[WHAT THIS TASK INVOLVES] Replace every "page" with "sheet" throughout the data below. Leave everything else unchanged.

Item coordinate data
══════

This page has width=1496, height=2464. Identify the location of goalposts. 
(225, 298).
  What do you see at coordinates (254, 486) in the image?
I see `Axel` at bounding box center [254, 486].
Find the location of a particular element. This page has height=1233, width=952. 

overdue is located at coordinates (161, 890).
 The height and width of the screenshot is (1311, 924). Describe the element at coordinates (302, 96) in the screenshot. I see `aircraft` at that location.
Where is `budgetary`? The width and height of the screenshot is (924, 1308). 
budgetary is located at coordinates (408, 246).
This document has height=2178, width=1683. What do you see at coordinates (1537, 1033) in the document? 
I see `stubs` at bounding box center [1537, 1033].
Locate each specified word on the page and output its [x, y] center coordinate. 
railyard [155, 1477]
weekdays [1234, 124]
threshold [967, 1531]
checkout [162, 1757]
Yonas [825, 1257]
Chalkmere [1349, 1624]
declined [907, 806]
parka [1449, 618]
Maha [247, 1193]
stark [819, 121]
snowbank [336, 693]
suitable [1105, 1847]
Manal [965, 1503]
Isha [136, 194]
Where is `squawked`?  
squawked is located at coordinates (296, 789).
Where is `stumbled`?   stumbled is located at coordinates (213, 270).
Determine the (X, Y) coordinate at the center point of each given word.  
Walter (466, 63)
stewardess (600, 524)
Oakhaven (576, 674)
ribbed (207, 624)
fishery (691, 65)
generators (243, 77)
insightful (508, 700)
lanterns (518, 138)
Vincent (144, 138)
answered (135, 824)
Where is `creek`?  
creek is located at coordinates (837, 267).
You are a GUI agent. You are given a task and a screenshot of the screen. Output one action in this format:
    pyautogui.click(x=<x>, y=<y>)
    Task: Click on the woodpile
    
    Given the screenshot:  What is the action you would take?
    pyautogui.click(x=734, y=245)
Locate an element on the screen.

══════

[OUTPUT OF THE TASK]
This sheet has width=1496, height=2464. Identify the location of goalposts. 
(225, 298).
  What do you see at coordinates (254, 486) in the image?
I see `Axel` at bounding box center [254, 486].
Find the location of a particular element. This sheet has height=1233, width=952. 

overdue is located at coordinates (161, 890).
 The height and width of the screenshot is (1311, 924). Describe the element at coordinates (302, 96) in the screenshot. I see `aircraft` at that location.
Where is `budgetary`? The width and height of the screenshot is (924, 1308). 
budgetary is located at coordinates (408, 246).
This document has height=2178, width=1683. What do you see at coordinates (1537, 1033) in the document? 
I see `stubs` at bounding box center [1537, 1033].
Locate each specified word on the sheet and output its [x, y] center coordinate. 
railyard [155, 1477]
weekdays [1234, 124]
threshold [967, 1531]
checkout [162, 1757]
Yonas [825, 1257]
Chalkmere [1349, 1624]
declined [907, 806]
parka [1449, 618]
Maha [247, 1193]
stark [819, 121]
snowbank [336, 693]
suitable [1105, 1847]
Manal [965, 1503]
Isha [136, 194]
Where is `squawked`?  
squawked is located at coordinates (296, 789).
Where is `stumbled`?   stumbled is located at coordinates (213, 270).
Determine the (X, Y) coordinate at the center point of each given word.  
Walter (466, 63)
stewardess (600, 524)
Oakhaven (576, 674)
ribbed (207, 624)
fishery (691, 65)
generators (243, 77)
insightful (508, 700)
lanterns (518, 138)
Vincent (144, 138)
answered (135, 824)
Where is `creek`?  
creek is located at coordinates (837, 267).
You are a GUI agent. You are given a task and a screenshot of the screen. Output one action in this format:
    pyautogui.click(x=<x>, y=<y>)
    Task: Click on the woodpile
    
    Given the screenshot:  What is the action you would take?
    pyautogui.click(x=734, y=245)
Locate an element on the screen.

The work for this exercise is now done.